### WHAT YOU WILL DO
Only the lines below starting at the one containing "(213, 410) = (80, 307): white" and ending at the one containing "(661, 130) = (674, 146): green" belong in the answer, each copied exactly.

### RECORD SET
⟨

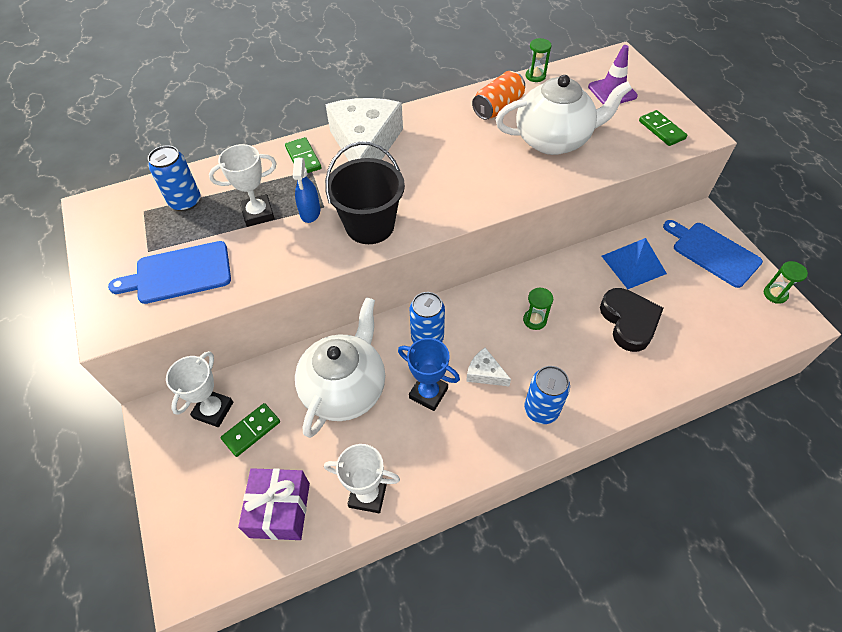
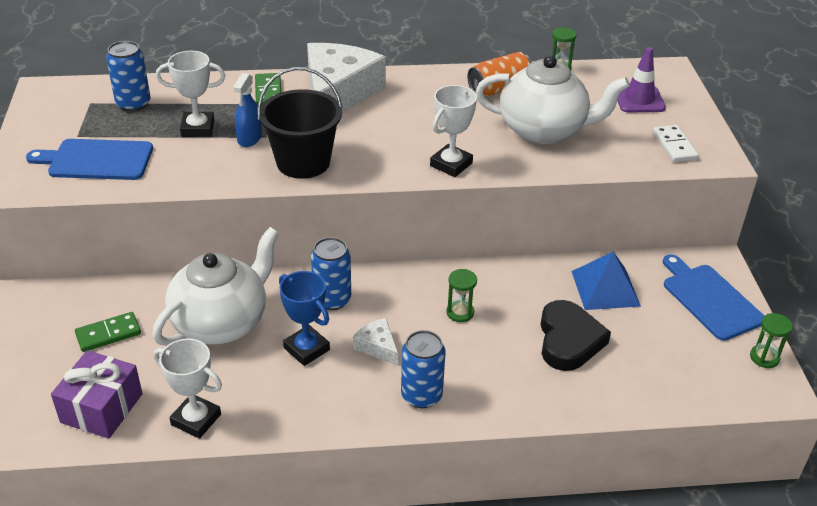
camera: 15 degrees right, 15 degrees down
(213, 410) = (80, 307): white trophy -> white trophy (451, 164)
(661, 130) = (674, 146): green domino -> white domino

⟩
⟨

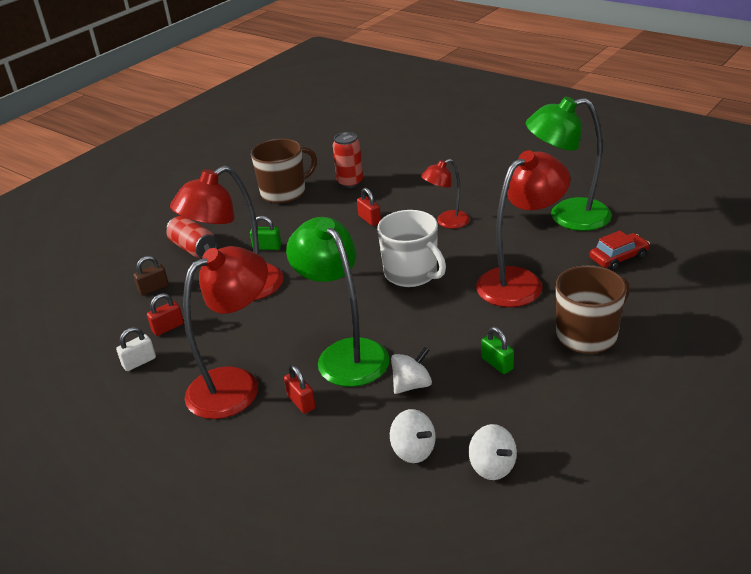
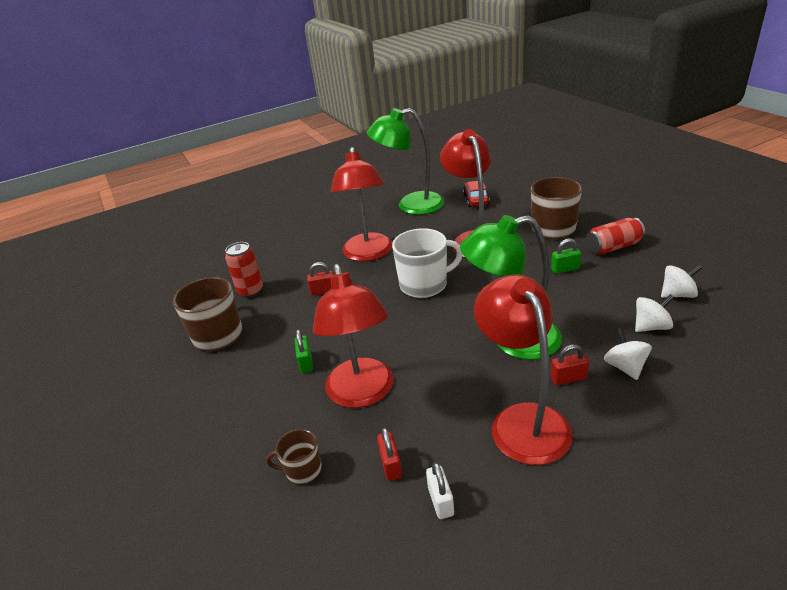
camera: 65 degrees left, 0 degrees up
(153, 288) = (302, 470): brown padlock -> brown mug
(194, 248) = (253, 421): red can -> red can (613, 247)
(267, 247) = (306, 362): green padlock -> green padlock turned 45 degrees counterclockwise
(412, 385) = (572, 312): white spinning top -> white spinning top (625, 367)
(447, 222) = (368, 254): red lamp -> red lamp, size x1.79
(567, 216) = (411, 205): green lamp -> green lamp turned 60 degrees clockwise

⟩
⟨

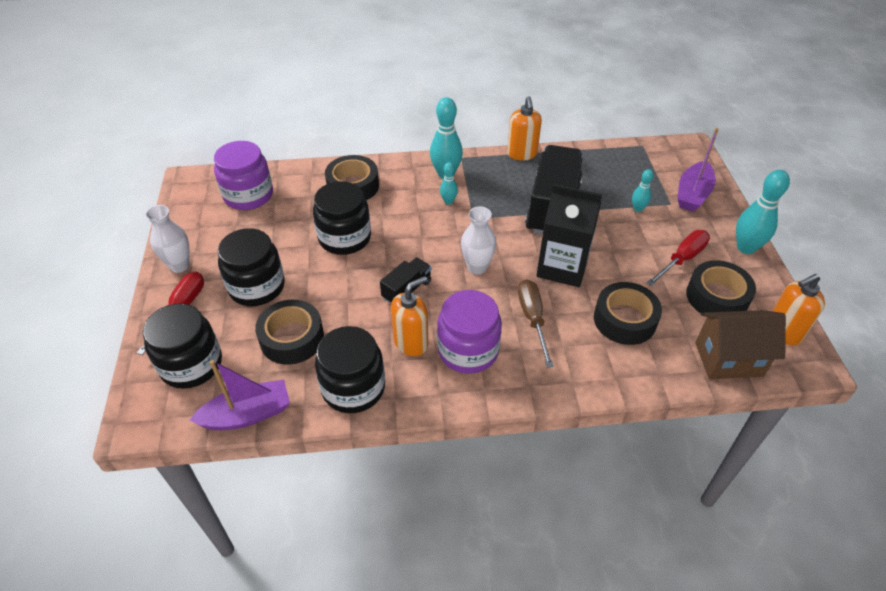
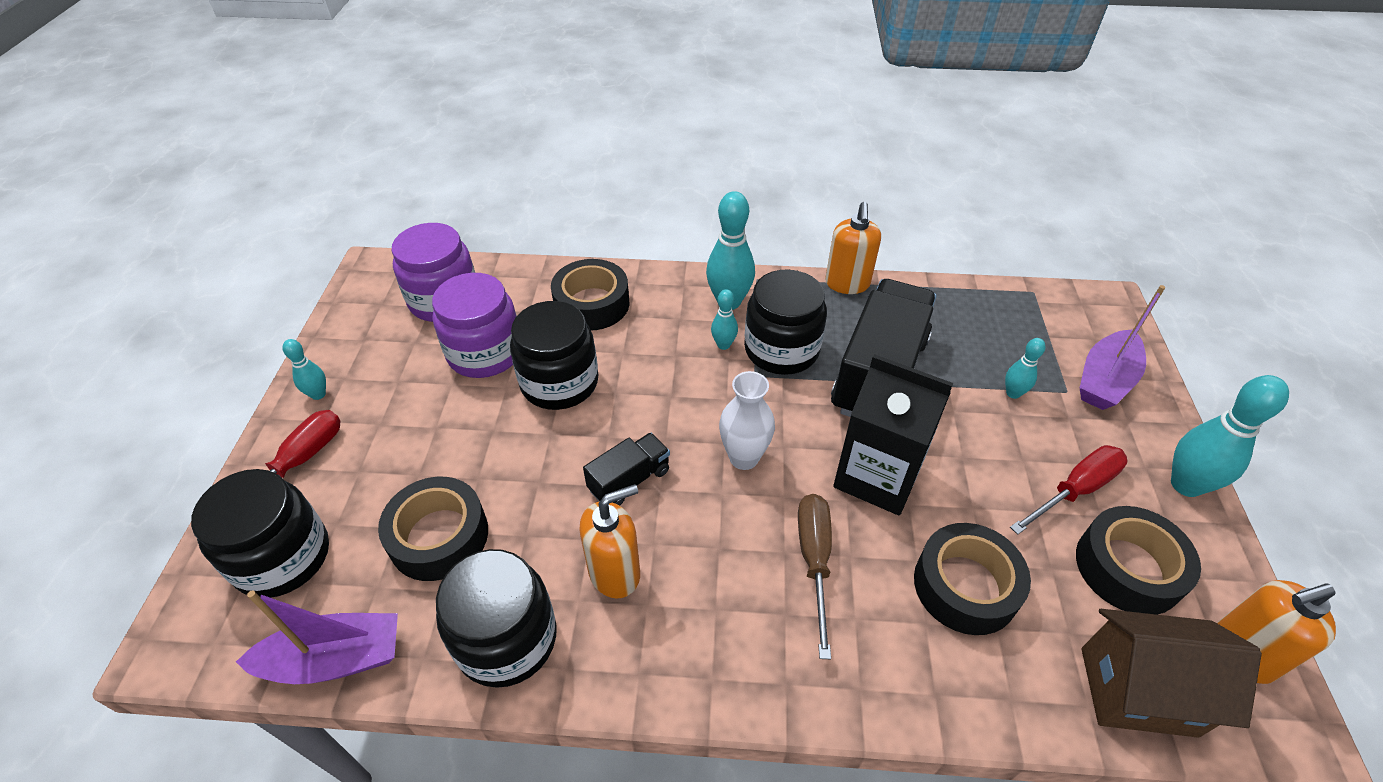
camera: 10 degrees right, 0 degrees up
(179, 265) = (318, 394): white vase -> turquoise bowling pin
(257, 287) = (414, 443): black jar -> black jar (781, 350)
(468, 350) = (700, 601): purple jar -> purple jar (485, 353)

⟩

### SOLUTION FOR THIS EXERCISE
(213, 410) = (80, 307): white trophy -> white trophy (451, 164)
(661, 130) = (674, 146): green domino -> white domino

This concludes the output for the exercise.